• [TASK TO CARRY OUT]
Your answer must be an exact copy of the entries below, with every picture removed.
--------
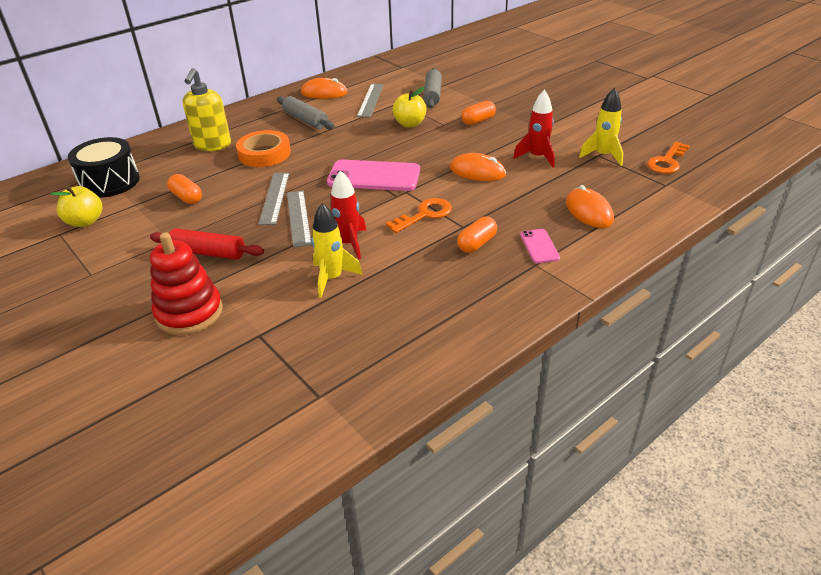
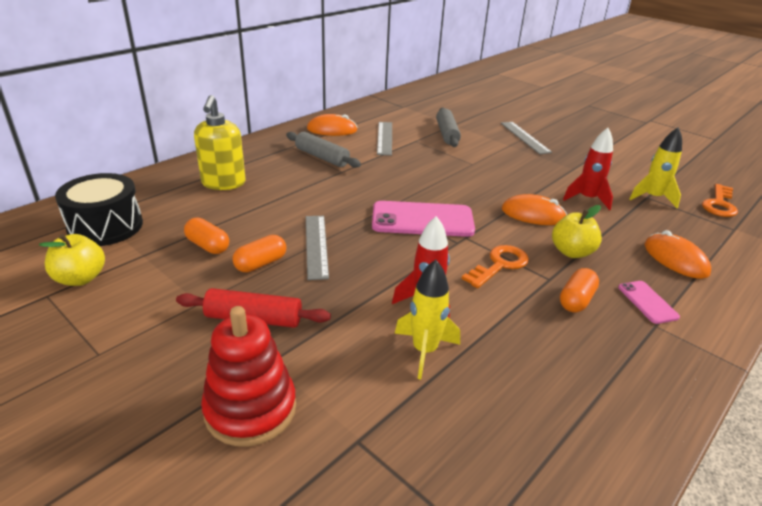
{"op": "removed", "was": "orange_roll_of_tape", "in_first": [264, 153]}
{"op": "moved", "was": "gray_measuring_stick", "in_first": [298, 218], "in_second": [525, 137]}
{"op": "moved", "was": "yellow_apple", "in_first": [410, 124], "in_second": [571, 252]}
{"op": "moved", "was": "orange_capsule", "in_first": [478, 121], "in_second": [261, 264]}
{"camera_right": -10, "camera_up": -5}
--------
• [FINISHED EXERCISE]
{"op": "removed", "was": "orange_roll_of_tape", "in_first": [264, 153]}
{"op": "moved", "was": "gray_measuring_stick", "in_first": [298, 218], "in_second": [525, 137]}
{"op": "moved", "was": "yellow_apple", "in_first": [410, 124], "in_second": [571, 252]}
{"op": "moved", "was": "orange_capsule", "in_first": [478, 121], "in_second": [261, 264]}
{"camera_right": -10, "camera_up": -5}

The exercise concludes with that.